BEGIN Extracted material

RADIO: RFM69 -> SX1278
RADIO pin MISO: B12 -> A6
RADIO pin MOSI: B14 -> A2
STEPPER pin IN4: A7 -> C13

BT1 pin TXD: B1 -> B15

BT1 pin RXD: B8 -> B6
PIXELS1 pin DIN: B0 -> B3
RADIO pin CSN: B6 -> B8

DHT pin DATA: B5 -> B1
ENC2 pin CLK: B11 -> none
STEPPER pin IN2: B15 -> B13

END Extracted material
BEGIN Extracted material

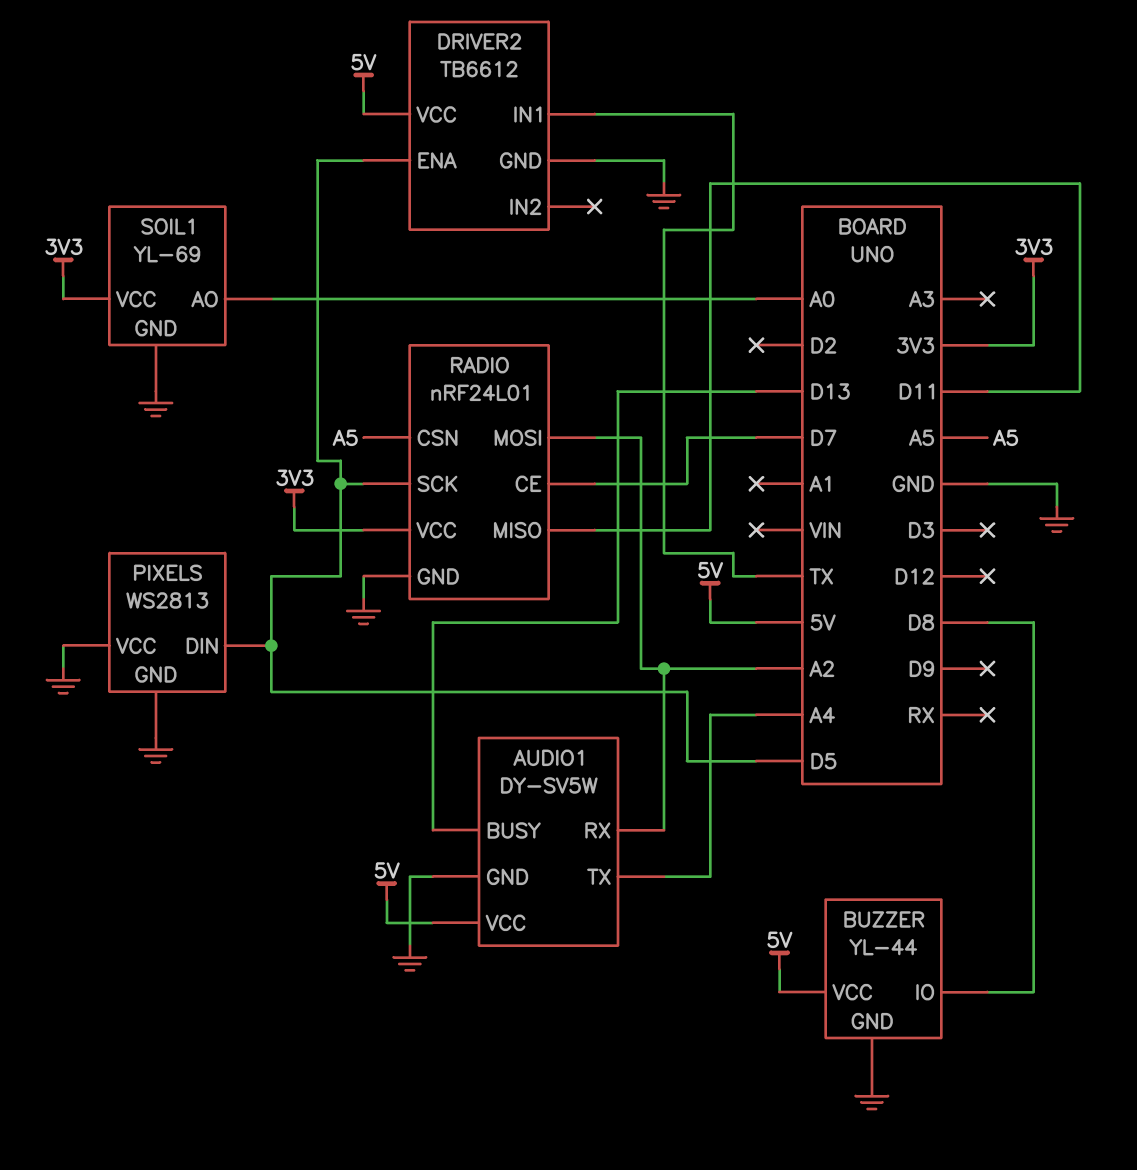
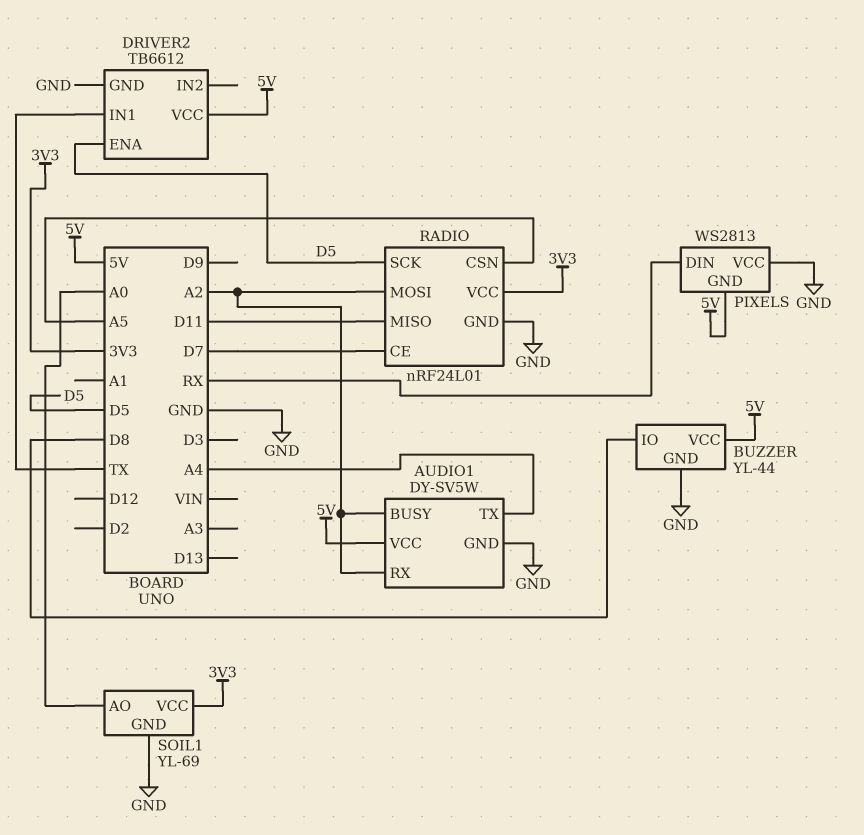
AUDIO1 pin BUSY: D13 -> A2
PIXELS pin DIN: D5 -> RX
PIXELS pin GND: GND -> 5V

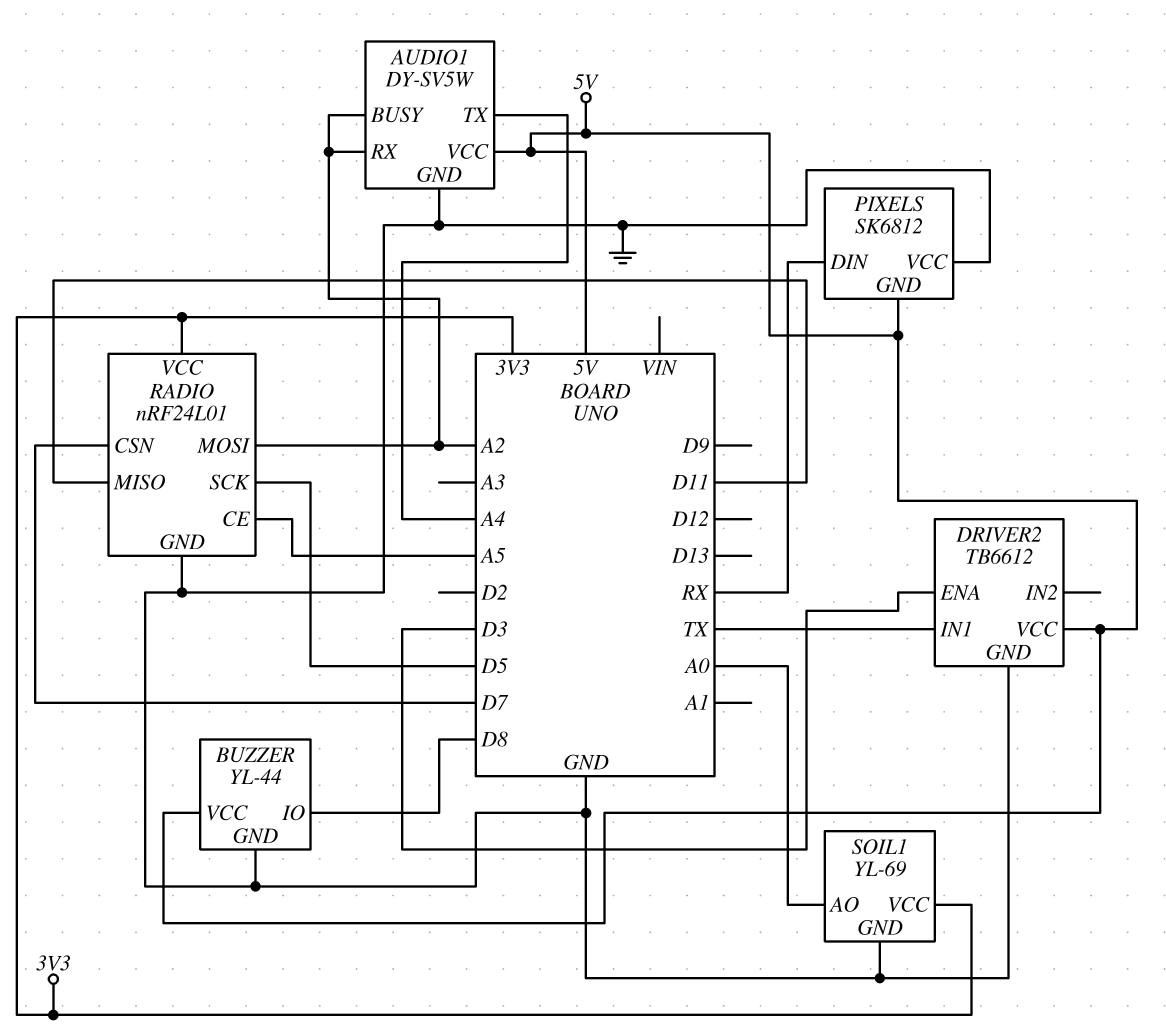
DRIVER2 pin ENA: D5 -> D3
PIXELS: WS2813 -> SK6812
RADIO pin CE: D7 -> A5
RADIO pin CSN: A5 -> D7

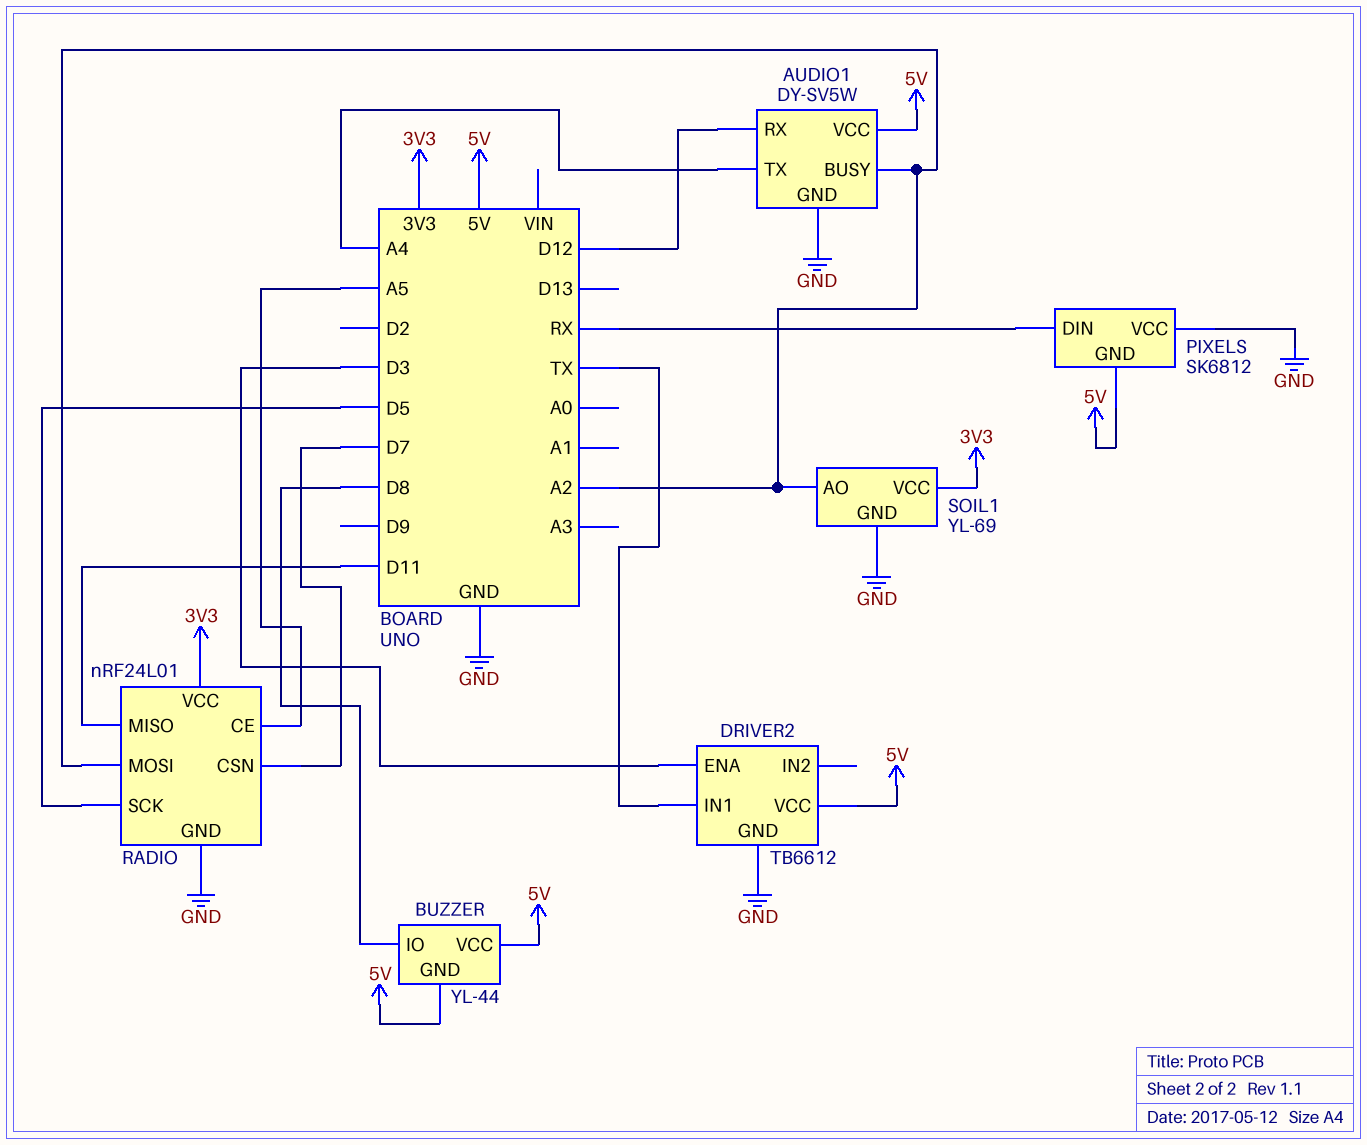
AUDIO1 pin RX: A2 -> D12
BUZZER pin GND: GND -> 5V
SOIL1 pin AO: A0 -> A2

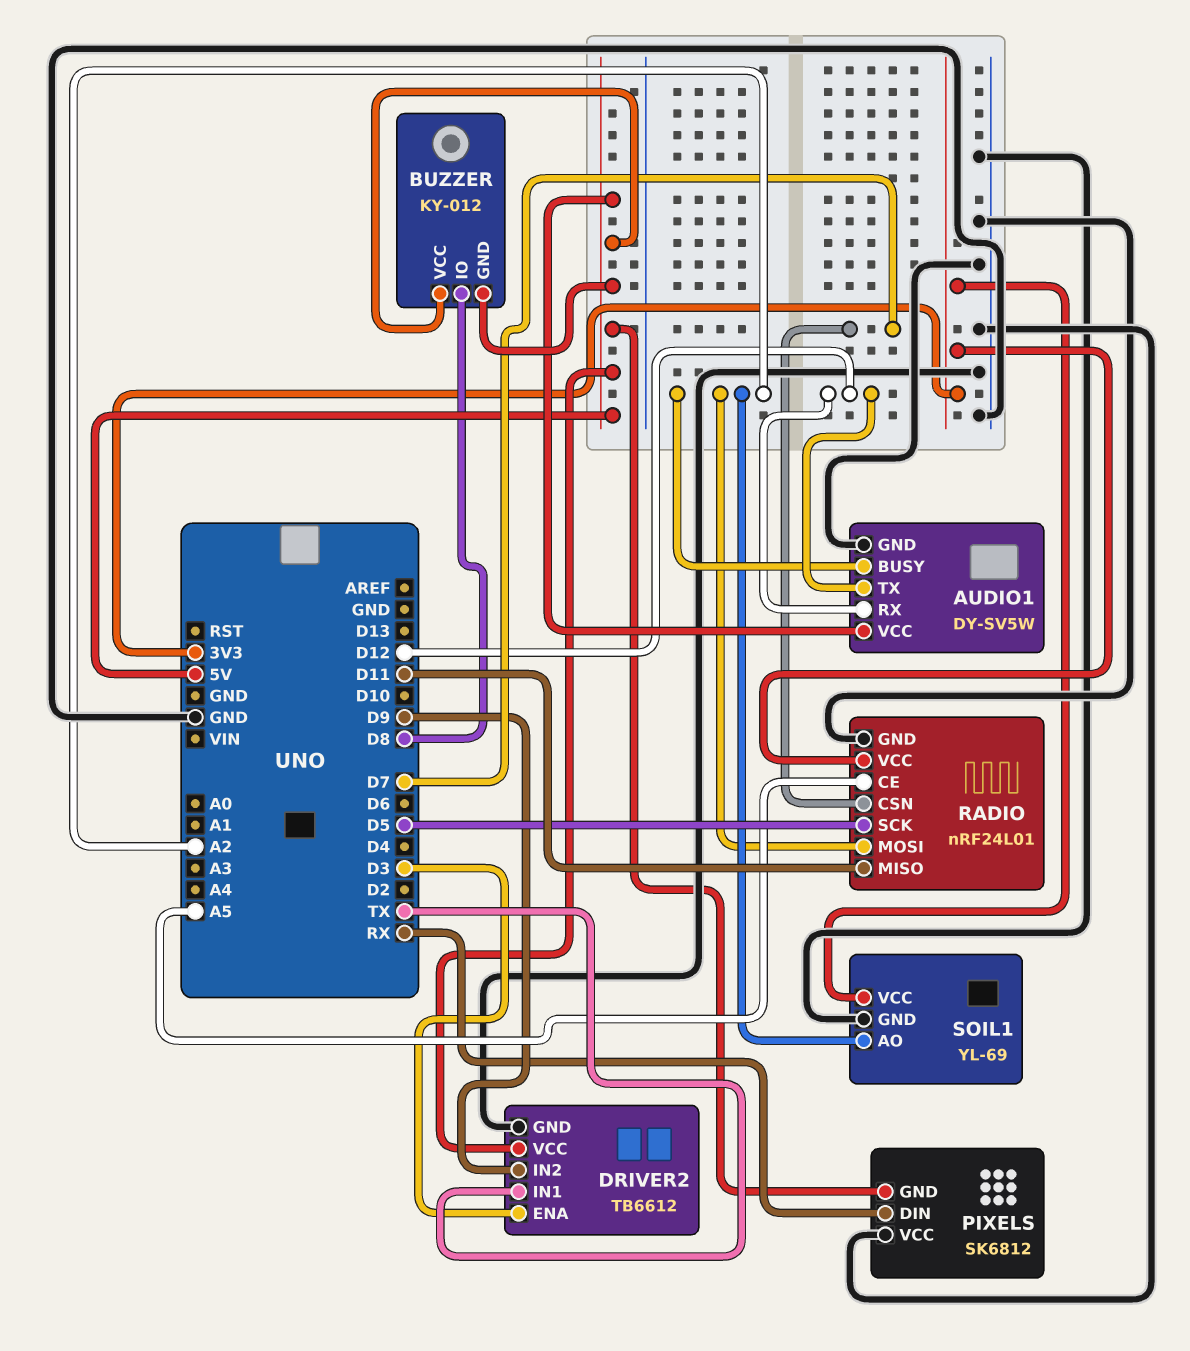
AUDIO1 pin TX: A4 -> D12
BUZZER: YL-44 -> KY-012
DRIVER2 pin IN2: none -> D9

END Extracted material

### Work task
The word "STEPPER" appears on some lines of the data above; say how many such lines there are, with nothing else.

### Task result
2